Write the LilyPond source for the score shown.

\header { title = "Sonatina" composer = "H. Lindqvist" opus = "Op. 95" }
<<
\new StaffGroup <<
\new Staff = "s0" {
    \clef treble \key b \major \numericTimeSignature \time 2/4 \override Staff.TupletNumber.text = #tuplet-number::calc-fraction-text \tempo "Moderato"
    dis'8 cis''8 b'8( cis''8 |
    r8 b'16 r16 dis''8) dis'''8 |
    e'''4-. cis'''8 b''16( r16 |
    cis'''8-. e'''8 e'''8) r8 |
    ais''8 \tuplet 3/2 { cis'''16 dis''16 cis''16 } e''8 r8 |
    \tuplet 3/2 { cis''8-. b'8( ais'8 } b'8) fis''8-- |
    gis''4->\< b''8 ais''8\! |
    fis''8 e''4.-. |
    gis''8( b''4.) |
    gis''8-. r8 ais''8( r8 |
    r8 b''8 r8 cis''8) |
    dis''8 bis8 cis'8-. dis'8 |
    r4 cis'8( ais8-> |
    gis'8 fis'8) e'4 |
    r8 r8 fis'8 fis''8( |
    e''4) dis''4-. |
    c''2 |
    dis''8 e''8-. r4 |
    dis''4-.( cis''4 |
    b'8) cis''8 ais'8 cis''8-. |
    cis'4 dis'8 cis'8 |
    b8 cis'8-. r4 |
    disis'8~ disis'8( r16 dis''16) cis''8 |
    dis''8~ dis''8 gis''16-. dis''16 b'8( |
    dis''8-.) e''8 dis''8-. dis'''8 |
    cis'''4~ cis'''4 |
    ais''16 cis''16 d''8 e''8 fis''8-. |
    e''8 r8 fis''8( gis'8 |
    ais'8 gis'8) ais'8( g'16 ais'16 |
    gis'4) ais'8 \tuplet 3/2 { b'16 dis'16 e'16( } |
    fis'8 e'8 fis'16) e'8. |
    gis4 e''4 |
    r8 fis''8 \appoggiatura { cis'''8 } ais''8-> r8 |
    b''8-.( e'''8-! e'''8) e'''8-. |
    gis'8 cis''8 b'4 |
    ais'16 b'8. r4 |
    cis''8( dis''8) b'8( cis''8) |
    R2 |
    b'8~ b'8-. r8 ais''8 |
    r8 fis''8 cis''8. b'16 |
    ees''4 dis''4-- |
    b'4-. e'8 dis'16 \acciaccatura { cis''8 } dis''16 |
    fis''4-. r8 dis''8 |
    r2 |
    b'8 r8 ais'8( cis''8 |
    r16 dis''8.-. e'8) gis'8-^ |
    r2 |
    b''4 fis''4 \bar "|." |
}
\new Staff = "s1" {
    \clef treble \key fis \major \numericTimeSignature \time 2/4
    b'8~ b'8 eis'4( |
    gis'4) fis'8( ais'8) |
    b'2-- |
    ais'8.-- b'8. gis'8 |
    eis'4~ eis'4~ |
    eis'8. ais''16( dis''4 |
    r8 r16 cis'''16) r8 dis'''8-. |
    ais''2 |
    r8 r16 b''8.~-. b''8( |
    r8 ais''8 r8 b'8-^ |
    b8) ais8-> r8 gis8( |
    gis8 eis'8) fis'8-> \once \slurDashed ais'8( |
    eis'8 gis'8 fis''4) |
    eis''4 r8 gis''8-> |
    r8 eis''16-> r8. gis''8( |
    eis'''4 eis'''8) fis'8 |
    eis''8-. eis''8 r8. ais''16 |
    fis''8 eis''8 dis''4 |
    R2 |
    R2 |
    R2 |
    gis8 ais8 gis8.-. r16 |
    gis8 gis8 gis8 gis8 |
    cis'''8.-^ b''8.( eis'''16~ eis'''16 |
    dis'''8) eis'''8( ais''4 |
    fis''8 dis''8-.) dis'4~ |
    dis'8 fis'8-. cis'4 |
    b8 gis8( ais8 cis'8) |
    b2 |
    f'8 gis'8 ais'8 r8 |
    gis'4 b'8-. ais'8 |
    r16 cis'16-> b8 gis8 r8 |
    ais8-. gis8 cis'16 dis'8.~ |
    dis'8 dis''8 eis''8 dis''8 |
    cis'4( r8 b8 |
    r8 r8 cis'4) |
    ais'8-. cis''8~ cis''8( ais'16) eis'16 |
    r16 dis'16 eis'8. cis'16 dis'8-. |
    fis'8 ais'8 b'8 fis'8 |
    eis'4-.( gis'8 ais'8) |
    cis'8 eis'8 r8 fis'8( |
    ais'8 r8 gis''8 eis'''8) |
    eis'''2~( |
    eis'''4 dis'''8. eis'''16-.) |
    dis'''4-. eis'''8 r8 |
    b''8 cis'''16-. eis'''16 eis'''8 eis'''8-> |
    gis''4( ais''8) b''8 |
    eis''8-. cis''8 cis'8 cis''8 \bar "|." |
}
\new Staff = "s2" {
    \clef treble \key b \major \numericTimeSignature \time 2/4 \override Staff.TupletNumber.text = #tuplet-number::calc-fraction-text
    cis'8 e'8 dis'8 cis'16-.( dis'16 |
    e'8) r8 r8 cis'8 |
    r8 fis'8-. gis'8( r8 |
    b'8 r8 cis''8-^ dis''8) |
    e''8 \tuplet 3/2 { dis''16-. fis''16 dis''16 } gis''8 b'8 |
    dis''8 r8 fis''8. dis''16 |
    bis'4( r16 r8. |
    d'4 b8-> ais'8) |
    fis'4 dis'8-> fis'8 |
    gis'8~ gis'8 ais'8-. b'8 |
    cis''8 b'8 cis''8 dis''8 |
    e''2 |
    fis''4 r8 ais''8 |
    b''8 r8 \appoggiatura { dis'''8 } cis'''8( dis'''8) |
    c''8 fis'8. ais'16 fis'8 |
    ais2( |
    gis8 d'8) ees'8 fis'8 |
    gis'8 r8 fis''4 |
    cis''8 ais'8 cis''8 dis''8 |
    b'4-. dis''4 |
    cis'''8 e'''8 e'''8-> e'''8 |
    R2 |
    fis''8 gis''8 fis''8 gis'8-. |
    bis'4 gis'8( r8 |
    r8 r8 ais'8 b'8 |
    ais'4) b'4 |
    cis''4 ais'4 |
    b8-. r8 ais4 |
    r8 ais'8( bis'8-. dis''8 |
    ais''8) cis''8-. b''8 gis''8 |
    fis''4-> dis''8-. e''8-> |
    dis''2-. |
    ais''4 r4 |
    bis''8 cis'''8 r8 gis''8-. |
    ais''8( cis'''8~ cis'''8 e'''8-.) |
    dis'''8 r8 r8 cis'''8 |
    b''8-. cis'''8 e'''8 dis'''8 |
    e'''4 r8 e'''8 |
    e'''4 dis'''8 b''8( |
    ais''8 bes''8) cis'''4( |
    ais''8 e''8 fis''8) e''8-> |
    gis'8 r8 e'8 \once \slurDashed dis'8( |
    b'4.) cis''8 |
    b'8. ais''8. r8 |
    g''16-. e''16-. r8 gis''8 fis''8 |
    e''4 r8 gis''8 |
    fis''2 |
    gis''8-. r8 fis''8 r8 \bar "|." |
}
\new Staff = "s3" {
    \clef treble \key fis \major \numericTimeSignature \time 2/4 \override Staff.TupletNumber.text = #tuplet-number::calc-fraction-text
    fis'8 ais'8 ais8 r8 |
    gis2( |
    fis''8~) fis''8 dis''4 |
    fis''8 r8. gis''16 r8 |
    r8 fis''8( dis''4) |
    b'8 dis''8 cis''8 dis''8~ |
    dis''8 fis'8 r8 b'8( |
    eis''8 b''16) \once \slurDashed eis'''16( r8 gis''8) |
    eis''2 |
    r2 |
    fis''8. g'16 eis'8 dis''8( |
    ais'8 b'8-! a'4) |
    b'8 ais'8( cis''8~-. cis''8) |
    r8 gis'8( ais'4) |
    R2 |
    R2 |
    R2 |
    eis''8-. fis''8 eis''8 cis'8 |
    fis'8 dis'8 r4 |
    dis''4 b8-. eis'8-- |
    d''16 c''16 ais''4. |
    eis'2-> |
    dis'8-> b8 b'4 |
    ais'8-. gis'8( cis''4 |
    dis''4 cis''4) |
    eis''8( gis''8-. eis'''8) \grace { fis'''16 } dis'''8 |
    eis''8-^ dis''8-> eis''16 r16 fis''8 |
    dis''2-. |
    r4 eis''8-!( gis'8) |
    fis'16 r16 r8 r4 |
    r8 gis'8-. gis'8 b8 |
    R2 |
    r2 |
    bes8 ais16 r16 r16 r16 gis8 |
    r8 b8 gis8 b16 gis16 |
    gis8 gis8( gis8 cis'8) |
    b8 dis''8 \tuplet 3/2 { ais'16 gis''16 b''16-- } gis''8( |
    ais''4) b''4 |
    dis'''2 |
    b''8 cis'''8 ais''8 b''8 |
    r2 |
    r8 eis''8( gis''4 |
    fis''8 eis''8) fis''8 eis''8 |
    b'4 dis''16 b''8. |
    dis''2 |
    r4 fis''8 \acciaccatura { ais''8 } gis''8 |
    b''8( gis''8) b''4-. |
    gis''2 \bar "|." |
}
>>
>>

━━━━━━━━━━

Pick out every line in the data above that contains the string "tuplet" and copy each one in full.

# Task response
    \clef treble \key b \major \numericTimeSignature \time 2/4 \override Staff.TupletNumber.text = #tuplet-number::calc-fraction-text \tempo "Moderato"
    ais''8 \tuplet 3/2 { cis'''16 dis''16 cis''16 } e''8 r8 |
    \tuplet 3/2 { cis''8-. b'8( ais'8 } b'8) fis''8-- |
    gis'4) ais'8 \tuplet 3/2 { b'16 dis'16 e'16( } |
    \clef treble \key b \major \numericTimeSignature \time 2/4 \override Staff.TupletNumber.text = #tuplet-number::calc-fraction-text
    e''8 \tuplet 3/2 { dis''16-. fis''16 dis''16 } gis''8 b'8 |
    \clef treble \key fis \major \numericTimeSignature \time 2/4 \override Staff.TupletNumber.text = #tuplet-number::calc-fraction-text
    b8 dis''8 \tuplet 3/2 { ais'16 gis''16 b''16-- } gis''8( |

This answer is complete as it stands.